* Begin Given records *
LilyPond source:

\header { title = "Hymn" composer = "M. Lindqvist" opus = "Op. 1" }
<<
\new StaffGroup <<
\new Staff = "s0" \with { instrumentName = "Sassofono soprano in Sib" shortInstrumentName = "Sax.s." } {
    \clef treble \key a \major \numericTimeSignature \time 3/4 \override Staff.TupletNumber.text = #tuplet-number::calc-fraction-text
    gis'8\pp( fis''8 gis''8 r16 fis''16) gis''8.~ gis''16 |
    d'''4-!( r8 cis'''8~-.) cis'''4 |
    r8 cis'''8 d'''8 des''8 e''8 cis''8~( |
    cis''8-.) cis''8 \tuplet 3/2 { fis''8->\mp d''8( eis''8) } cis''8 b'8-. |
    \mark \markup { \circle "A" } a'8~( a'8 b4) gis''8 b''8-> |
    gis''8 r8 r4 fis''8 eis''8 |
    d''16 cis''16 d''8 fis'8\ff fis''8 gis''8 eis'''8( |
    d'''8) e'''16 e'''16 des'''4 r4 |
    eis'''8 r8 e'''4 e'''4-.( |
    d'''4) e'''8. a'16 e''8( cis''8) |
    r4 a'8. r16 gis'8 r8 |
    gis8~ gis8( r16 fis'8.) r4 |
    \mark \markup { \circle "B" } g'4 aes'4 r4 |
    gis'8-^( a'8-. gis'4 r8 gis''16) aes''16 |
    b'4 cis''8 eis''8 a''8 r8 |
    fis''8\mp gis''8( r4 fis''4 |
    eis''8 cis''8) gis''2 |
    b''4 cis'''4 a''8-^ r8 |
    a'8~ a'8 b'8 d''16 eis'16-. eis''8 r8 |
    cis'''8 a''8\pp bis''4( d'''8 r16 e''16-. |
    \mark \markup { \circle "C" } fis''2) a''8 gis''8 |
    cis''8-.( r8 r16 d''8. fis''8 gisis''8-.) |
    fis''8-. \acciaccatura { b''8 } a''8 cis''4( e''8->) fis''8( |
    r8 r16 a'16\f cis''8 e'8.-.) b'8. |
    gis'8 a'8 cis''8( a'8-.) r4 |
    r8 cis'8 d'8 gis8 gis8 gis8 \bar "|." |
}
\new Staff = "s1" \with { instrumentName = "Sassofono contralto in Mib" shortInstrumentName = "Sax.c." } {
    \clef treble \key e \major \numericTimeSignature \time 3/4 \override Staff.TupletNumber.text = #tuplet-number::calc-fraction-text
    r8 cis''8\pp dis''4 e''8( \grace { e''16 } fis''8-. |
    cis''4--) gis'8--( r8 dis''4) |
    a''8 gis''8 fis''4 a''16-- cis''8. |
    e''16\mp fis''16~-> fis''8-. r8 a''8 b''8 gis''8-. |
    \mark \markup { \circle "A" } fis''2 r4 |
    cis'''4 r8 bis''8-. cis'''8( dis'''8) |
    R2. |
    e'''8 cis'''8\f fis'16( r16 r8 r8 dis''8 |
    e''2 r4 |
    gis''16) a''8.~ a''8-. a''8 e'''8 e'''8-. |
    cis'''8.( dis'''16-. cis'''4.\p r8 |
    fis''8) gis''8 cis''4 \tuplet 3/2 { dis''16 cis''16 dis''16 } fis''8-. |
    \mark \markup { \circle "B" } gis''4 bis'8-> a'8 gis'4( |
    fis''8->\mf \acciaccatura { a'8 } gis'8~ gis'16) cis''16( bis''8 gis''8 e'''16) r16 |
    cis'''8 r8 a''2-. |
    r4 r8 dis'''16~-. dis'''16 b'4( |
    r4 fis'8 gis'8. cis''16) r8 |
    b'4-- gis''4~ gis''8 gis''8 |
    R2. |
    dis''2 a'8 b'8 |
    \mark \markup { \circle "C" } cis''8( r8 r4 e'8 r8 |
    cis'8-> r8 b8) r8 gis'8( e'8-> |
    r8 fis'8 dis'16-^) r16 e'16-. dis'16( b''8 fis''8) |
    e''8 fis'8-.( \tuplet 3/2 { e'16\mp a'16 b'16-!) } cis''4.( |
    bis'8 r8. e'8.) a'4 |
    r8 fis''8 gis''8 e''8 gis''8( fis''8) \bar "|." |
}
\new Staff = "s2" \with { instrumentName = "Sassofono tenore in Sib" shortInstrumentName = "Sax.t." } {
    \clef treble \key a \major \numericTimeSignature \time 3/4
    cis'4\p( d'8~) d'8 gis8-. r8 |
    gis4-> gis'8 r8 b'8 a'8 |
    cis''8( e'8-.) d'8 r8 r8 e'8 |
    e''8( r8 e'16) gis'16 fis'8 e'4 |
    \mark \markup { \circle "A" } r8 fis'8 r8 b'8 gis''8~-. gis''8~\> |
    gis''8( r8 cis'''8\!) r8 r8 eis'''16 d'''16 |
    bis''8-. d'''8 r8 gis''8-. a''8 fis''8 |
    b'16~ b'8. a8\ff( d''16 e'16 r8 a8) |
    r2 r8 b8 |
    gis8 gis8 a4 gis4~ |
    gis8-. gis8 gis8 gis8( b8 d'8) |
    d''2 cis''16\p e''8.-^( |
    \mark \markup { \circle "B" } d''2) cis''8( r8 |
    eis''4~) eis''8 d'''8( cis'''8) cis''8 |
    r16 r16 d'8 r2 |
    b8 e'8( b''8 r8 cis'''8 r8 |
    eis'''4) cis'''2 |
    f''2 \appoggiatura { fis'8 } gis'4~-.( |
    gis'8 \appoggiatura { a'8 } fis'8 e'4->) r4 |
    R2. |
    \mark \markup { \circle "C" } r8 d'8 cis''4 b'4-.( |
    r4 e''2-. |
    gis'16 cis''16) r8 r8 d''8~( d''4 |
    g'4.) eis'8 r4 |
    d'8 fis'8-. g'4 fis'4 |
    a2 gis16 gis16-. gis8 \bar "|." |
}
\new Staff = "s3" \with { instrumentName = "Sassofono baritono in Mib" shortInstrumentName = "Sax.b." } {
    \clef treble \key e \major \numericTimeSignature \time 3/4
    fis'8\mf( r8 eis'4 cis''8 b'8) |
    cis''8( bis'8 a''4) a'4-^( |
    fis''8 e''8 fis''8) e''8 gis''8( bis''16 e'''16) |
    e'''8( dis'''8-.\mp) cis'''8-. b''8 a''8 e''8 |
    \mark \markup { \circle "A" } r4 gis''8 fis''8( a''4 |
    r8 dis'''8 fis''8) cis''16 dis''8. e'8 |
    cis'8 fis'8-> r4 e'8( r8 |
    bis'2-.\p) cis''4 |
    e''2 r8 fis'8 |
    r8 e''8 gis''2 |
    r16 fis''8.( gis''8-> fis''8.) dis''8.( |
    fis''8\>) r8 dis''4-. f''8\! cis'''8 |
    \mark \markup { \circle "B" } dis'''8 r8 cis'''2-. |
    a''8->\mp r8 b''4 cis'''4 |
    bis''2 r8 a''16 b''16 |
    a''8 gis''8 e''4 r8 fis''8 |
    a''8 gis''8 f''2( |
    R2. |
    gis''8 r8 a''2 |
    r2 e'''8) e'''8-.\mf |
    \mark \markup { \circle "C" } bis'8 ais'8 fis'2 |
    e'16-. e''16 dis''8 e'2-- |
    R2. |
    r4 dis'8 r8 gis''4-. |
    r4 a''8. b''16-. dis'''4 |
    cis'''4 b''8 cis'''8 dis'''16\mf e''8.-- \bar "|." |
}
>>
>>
* End Given records *
Exercise details:
How many lines in the records contain the string "TupletNumber"? Reply with the number alone.

Task response:
2